**Task details:** Will you set down, word for word, the records starting at the very first line and ending at the line containing "Can you confirm if blue", including both of those lines?

(Saved entries)
-- Opening Marker --

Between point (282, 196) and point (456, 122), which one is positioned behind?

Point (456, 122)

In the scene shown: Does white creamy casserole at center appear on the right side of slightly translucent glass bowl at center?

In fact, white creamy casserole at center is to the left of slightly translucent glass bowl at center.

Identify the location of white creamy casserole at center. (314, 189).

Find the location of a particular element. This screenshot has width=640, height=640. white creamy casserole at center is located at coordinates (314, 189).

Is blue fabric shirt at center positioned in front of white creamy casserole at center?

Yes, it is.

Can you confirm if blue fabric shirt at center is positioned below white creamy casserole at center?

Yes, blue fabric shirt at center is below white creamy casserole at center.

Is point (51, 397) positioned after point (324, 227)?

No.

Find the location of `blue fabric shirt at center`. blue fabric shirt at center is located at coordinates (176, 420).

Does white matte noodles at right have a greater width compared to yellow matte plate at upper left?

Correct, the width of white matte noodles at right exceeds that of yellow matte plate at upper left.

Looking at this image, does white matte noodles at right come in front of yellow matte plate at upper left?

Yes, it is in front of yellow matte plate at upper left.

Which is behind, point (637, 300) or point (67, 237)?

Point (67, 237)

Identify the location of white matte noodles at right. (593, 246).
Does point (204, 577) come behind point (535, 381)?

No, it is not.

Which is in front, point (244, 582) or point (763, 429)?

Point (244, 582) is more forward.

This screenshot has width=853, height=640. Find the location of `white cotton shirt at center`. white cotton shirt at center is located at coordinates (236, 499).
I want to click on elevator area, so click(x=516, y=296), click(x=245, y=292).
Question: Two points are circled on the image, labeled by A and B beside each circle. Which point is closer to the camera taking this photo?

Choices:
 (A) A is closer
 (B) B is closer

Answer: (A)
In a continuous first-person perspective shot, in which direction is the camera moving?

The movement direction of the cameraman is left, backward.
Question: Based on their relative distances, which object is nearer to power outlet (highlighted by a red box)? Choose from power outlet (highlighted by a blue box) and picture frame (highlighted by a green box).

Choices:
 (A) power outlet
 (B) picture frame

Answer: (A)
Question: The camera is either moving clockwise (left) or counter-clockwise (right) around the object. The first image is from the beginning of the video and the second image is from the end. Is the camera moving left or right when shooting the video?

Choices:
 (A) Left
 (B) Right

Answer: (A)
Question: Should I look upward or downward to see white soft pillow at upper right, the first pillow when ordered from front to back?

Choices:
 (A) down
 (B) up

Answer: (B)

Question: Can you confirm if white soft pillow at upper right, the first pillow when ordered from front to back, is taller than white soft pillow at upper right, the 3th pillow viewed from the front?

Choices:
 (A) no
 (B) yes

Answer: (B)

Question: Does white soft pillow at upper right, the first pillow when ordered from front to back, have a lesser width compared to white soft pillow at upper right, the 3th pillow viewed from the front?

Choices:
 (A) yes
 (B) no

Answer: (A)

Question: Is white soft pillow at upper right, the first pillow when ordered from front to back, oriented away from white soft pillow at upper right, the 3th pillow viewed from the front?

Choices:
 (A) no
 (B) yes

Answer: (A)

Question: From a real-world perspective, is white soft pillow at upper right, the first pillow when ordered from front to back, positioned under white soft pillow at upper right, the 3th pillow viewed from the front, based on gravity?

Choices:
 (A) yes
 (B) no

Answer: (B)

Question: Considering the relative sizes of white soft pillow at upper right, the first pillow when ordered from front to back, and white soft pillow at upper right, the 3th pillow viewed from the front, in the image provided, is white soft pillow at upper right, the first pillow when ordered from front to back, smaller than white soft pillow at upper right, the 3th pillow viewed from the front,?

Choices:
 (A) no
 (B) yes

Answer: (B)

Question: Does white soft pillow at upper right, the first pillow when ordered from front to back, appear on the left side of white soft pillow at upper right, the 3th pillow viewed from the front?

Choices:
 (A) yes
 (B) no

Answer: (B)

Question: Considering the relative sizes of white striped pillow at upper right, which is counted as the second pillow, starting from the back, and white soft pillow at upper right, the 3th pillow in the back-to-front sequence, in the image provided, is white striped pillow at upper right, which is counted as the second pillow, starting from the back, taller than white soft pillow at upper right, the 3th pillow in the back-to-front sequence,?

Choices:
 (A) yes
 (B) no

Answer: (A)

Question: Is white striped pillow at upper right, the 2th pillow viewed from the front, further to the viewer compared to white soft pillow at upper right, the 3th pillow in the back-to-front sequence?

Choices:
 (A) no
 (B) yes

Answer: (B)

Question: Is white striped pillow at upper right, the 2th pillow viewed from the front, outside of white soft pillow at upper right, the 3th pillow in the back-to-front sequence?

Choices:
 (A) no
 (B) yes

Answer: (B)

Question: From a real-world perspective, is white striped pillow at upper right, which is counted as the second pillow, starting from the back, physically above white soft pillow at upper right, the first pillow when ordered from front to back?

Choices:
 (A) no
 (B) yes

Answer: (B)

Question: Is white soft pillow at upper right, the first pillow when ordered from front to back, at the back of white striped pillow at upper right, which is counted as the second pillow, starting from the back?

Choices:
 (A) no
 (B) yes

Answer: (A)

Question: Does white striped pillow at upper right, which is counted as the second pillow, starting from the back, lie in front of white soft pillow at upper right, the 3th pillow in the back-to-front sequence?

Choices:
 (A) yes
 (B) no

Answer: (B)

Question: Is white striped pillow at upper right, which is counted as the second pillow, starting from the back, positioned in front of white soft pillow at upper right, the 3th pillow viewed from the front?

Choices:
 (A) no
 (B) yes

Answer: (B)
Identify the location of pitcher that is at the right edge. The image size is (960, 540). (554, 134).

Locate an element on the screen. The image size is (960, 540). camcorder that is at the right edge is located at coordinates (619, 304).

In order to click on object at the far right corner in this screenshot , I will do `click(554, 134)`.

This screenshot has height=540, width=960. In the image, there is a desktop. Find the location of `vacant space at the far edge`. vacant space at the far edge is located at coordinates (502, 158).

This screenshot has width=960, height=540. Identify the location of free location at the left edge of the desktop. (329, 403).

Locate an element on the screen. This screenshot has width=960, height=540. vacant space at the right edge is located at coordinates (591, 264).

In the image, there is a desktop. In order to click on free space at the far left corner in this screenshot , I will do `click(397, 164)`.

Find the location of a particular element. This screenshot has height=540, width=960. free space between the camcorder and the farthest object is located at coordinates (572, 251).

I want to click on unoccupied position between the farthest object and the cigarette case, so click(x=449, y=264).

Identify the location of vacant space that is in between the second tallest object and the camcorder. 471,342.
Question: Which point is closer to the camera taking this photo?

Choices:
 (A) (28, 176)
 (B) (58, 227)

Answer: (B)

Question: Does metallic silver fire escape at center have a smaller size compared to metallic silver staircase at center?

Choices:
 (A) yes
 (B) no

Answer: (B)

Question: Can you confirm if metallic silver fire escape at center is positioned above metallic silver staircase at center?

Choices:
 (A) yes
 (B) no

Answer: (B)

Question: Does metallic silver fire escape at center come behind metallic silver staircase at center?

-- Closing Marker --

**Written response:**
Between point (282, 196) and point (456, 122), which one is positioned behind?

Point (456, 122)

In the scene shown: Does white creamy casserole at center appear on the right side of slightly translucent glass bowl at center?

In fact, white creamy casserole at center is to the left of slightly translucent glass bowl at center.

Identify the location of white creamy casserole at center. (314, 189).

Find the location of a particular element. This screenshot has width=640, height=640. white creamy casserole at center is located at coordinates (314, 189).

Is blue fabric shirt at center positioned in front of white creamy casserole at center?

Yes, it is.

Can you confirm if blue fabric shirt at center is positioned below white creamy casserole at center?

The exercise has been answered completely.